■ DIRECTIONS
Reproduce the entries exactly as they appear below.

■ PROVIDED DATA

******************************

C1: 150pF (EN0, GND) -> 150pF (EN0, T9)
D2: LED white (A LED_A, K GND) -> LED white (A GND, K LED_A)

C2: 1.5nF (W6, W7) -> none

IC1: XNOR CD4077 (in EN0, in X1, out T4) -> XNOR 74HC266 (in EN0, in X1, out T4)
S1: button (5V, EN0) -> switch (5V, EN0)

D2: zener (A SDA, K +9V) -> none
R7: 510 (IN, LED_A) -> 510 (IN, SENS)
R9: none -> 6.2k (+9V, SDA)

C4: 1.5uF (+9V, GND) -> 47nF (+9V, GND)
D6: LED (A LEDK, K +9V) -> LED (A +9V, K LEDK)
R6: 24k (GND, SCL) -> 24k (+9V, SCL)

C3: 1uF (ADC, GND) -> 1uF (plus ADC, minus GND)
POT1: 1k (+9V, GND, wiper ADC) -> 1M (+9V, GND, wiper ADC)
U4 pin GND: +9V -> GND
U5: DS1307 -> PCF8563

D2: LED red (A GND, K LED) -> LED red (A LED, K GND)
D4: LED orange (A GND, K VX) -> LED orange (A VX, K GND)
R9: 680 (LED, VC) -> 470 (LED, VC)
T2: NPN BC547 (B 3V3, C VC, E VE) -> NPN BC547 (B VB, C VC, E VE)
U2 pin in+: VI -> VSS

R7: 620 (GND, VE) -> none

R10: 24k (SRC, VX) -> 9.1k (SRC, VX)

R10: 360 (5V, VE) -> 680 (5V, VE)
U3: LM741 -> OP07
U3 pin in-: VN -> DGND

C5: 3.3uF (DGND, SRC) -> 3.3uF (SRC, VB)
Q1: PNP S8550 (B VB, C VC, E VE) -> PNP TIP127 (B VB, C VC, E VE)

******************************

■ TASK OUTPUT
C1: 150pF (EN0, GND) -> 150pF (EN0, T9)
D2: LED white (A LED_A, K GND) -> LED white (A GND, K LED_A)

C2: 1.5nF (W6, W7) -> none

IC1: XNOR CD4077 (in EN0, in X1, out T4) -> XNOR 74HC266 (in EN0, in X1, out T4)
S1: button (5V, EN0) -> switch (5V, EN0)

D2: zener (A SDA, K +9V) -> none
R7: 510 (IN, LED_A) -> 510 (IN, SENS)
R9: none -> 6.2k (+9V, SDA)

C4: 1.5uF (+9V, GND) -> 47nF (+9V, GND)
D6: LED (A LEDK, K +9V) -> LED (A +9V, K LEDK)
R6: 24k (GND, SCL) -> 24k (+9V, SCL)

C3: 1uF (ADC, GND) -> 1uF (plus ADC, minus GND)
POT1: 1k (+9V, GND, wiper ADC) -> 1M (+9V, GND, wiper ADC)
U4 pin GND: +9V -> GND
U5: DS1307 -> PCF8563

D2: LED red (A GND, K LED) -> LED red (A LED, K GND)
D4: LED orange (A GND, K VX) -> LED orange (A VX, K GND)
R9: 680 (LED, VC) -> 470 (LED, VC)
T2: NPN BC547 (B 3V3, C VC, E VE) -> NPN BC547 (B VB, C VC, E VE)
U2 pin in+: VI -> VSS

R7: 620 (GND, VE) -> none

R10: 24k (SRC, VX) -> 9.1k (SRC, VX)

R10: 360 (5V, VE) -> 680 (5V, VE)
U3: LM741 -> OP07
U3 pin in-: VN -> DGND

C5: 3.3uF (DGND, SRC) -> 3.3uF (SRC, VB)
Q1: PNP S8550 (B VB, C VC, E VE) -> PNP TIP127 (B VB, C VC, E VE)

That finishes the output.